- **WHAT TO DO**
Locate every line in the listing that contains the string "tuplet" and copy each of those lines.

- **DATASET ENTRIES**
• • •
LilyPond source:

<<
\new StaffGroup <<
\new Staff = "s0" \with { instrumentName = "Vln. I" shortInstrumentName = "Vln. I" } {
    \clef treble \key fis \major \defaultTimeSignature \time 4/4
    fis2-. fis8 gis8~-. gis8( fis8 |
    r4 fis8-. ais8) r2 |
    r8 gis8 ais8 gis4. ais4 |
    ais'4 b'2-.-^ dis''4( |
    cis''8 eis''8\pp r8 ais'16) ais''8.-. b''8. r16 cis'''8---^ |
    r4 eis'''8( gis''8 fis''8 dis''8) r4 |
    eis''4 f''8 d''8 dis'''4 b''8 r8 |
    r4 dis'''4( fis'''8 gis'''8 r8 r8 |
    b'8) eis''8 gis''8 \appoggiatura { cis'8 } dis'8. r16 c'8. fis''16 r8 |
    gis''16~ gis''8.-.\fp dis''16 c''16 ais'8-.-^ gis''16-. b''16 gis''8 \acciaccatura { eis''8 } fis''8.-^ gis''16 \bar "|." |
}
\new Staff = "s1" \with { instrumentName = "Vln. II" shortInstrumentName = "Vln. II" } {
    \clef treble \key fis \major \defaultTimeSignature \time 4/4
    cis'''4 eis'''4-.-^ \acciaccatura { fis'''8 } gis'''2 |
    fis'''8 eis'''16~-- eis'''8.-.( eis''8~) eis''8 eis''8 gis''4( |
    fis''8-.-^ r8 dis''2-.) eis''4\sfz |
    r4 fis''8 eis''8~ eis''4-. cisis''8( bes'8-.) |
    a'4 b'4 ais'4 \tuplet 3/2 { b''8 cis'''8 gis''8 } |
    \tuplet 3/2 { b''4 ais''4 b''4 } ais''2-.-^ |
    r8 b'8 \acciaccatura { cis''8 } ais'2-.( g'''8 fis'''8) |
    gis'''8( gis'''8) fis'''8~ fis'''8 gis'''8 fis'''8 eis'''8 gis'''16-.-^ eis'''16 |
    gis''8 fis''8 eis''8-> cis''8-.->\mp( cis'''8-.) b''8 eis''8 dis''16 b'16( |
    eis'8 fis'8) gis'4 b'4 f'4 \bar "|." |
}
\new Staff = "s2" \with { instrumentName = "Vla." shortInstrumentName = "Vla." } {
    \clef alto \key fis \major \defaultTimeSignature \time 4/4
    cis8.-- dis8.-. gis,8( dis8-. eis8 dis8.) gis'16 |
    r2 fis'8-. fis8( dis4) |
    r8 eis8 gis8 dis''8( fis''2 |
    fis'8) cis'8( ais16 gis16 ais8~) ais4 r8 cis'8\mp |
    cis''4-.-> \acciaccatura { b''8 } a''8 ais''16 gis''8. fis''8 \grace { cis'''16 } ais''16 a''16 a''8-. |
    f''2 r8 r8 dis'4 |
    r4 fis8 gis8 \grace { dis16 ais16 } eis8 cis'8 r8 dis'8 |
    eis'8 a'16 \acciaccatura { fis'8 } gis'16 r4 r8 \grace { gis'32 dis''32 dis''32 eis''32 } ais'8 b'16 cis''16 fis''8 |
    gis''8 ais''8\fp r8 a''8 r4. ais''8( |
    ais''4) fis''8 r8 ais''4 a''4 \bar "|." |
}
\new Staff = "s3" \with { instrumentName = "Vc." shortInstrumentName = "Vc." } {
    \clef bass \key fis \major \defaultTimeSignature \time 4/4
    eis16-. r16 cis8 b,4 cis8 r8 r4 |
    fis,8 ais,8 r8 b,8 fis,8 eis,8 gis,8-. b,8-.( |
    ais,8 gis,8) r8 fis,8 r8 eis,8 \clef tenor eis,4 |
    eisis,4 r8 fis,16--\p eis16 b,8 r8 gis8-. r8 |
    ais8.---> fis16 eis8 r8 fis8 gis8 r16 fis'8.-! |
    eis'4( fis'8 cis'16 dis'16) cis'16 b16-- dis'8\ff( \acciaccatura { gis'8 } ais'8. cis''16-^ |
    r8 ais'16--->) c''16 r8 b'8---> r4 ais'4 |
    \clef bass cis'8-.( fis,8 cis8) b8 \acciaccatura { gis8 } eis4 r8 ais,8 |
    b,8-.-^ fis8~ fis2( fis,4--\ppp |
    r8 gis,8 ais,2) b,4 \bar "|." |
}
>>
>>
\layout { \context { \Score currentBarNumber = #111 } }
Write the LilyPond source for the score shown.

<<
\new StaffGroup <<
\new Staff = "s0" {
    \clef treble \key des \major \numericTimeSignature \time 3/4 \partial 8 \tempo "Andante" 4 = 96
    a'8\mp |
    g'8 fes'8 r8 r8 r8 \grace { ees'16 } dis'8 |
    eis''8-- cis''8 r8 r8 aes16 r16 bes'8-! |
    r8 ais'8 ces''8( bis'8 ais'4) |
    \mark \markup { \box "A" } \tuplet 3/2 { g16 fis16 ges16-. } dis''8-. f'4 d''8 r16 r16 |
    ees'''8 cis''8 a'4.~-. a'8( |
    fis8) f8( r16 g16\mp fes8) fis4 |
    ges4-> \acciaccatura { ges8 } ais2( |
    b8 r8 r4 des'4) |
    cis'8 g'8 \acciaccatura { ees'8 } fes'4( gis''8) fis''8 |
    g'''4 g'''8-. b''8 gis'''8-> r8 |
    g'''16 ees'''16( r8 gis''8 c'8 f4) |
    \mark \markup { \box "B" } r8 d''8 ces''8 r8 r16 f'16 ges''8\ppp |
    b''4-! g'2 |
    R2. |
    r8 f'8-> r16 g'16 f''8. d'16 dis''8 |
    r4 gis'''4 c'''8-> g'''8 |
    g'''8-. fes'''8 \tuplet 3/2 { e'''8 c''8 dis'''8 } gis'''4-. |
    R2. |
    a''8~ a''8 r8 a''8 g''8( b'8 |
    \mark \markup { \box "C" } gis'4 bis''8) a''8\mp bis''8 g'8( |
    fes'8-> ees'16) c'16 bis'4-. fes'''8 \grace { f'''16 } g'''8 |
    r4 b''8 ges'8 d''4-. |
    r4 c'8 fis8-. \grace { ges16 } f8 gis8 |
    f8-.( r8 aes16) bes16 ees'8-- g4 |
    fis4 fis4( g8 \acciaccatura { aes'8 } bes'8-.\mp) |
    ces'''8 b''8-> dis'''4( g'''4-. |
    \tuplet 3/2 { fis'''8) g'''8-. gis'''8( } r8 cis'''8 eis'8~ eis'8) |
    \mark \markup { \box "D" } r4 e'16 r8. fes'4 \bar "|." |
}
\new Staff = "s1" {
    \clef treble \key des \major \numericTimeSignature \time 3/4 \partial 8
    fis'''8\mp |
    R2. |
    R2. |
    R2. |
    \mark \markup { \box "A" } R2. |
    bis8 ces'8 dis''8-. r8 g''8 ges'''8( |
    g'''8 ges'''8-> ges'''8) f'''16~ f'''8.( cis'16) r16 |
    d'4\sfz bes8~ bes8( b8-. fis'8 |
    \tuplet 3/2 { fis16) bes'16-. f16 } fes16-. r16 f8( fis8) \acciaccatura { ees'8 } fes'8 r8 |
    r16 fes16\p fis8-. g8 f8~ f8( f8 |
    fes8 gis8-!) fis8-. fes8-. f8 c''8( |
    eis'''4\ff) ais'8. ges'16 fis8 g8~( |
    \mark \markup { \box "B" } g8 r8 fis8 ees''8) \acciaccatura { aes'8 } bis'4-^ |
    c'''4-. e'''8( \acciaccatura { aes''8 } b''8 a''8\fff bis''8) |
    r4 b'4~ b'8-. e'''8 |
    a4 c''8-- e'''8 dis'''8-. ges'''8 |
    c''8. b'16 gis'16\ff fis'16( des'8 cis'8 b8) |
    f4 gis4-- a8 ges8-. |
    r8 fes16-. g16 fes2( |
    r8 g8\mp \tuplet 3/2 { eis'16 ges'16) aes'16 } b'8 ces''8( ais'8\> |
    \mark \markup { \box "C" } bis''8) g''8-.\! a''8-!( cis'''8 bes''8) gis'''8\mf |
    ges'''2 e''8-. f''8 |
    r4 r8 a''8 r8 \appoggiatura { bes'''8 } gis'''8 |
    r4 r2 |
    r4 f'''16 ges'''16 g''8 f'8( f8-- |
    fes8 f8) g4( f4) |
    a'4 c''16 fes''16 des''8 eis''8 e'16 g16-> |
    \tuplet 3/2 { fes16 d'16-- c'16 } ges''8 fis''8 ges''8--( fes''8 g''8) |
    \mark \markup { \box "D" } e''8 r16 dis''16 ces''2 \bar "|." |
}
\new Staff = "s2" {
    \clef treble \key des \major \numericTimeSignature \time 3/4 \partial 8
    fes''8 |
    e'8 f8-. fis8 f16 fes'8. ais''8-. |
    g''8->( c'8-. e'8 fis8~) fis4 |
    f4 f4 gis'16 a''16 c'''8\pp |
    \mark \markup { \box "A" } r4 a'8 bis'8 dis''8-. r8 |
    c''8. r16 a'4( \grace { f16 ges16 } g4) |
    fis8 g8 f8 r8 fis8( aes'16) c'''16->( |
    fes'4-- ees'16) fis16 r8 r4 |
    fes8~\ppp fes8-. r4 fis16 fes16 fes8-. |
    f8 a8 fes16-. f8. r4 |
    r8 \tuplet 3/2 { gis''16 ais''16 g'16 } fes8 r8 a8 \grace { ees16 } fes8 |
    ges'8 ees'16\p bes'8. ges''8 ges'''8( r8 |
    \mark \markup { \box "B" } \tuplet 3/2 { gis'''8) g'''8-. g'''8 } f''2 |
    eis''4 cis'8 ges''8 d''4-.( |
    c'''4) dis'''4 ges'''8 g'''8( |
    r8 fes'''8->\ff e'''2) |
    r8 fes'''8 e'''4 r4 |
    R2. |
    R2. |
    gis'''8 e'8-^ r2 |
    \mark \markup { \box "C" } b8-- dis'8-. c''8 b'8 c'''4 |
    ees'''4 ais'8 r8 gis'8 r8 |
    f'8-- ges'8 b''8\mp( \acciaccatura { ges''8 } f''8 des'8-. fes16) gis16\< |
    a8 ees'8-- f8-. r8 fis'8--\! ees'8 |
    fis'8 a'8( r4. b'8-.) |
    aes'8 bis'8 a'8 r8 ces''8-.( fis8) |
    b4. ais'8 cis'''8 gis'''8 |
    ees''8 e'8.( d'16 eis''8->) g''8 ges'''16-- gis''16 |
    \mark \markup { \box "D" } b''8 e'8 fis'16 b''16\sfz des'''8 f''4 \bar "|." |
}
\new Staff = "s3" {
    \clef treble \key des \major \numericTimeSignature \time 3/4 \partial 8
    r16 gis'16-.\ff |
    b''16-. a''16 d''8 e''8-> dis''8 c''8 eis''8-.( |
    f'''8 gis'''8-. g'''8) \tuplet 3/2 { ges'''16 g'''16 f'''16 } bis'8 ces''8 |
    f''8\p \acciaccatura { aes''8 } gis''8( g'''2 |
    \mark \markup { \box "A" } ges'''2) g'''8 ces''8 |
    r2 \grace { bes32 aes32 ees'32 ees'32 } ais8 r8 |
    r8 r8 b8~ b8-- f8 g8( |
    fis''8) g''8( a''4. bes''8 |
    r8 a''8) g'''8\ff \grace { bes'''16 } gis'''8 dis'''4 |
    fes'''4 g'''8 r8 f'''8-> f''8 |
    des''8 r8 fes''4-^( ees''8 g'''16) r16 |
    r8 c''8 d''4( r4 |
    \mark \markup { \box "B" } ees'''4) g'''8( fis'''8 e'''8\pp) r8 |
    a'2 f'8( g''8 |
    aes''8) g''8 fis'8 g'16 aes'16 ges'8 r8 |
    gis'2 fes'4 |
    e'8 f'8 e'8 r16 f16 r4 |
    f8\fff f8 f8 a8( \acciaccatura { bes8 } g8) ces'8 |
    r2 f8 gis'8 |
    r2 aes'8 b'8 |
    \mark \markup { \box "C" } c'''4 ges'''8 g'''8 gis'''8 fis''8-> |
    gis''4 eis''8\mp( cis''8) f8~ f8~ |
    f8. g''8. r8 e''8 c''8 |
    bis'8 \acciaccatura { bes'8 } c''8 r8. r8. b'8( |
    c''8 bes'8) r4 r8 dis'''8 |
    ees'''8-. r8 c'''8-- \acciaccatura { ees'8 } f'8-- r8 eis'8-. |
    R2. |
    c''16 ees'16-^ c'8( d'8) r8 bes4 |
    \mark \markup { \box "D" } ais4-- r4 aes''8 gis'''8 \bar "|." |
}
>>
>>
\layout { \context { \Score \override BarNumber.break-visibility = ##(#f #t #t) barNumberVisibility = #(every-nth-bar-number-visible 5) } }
• • •
- **TASK OUTPUT**
    a'4 b'4 ais'4 \tuplet 3/2 { b''8 cis'''8 gis''8 } |
    \tuplet 3/2 { b''4 ais''4 b''4 } ais''2-.-^ |
    \mark \markup { \box "A" } \tuplet 3/2 { g16 fis16 ges16-. } dis''8-. f'4 d''8 r16 r16 |
    g'''8-. fes'''8 \tuplet 3/2 { e'''8 c''8 dis'''8 } gis'''4-. |
    \tuplet 3/2 { fis'''8) g'''8-. gis'''8( } r8 cis'''8 eis'8~ eis'8) |
    \tuplet 3/2 { fis16) bes'16-. f16 } fes16-. r16 f8( fis8) \acciaccatura { ees'8 } fes'8 r8 |
    r8 g8\mp \tuplet 3/2 { eis'16 ges'16) aes'16 } b'8 ces''8( ais'8\> |
    \tuplet 3/2 { fes16 d'16-- c'16 } ges''8 fis''8 ges''8--( fes''8 g''8) |
    r8 \tuplet 3/2 { gis''16 ais''16 g'16 } fes8 r8 a8 \grace { ees16 } fes8 |
    \mark \markup { \box "B" } \tuplet 3/2 { gis'''8) g'''8-. g'''8 } f''2 |
    f'''8 gis'''8-. g'''8) \tuplet 3/2 { ges'''16 g'''16 f'''16 } bis'8 ces''8 |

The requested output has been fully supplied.